> Task requirements
What is the number of lines in the data below that contain "none"? Reply with the number only.

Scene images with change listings
-------
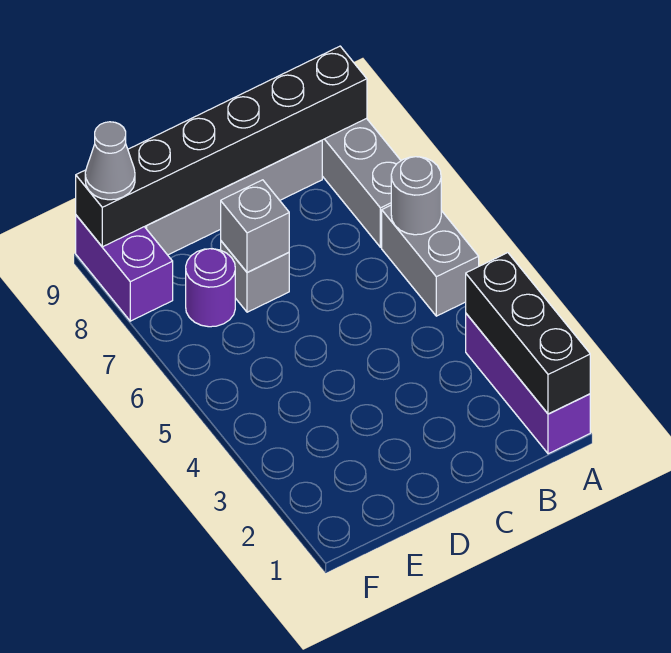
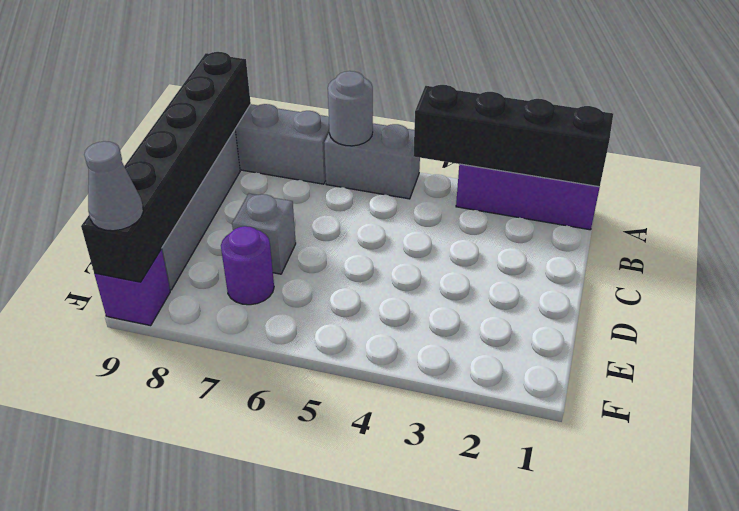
black 1x3 brick [466,253,590,414] -> black 1x4 brick [413,85,613,187]
grey 1x1 brick [221,180,289,273] -> none
purple 1x2 brick [76,215,173,321] -> purple 1x1 brick [94,249,170,326]

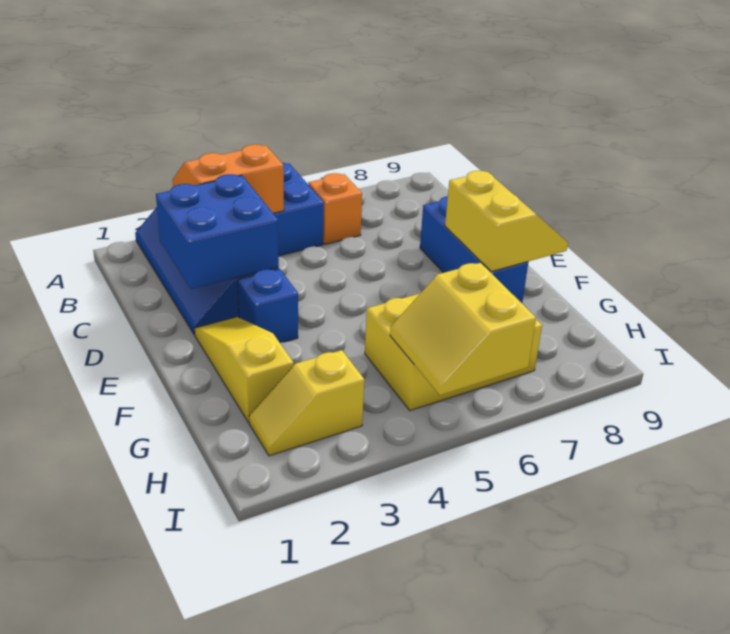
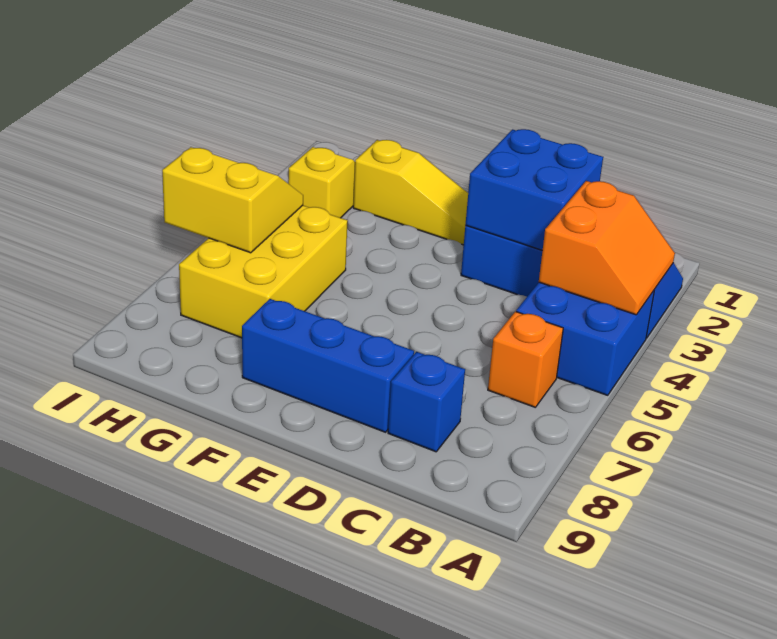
blue 1x1 brick [238,269,298,343] -> blue 1x1 brick moved to [388,352,465,452]
yellow 2x2 slope [445,171,568,272] -> none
-------
> Task answer
2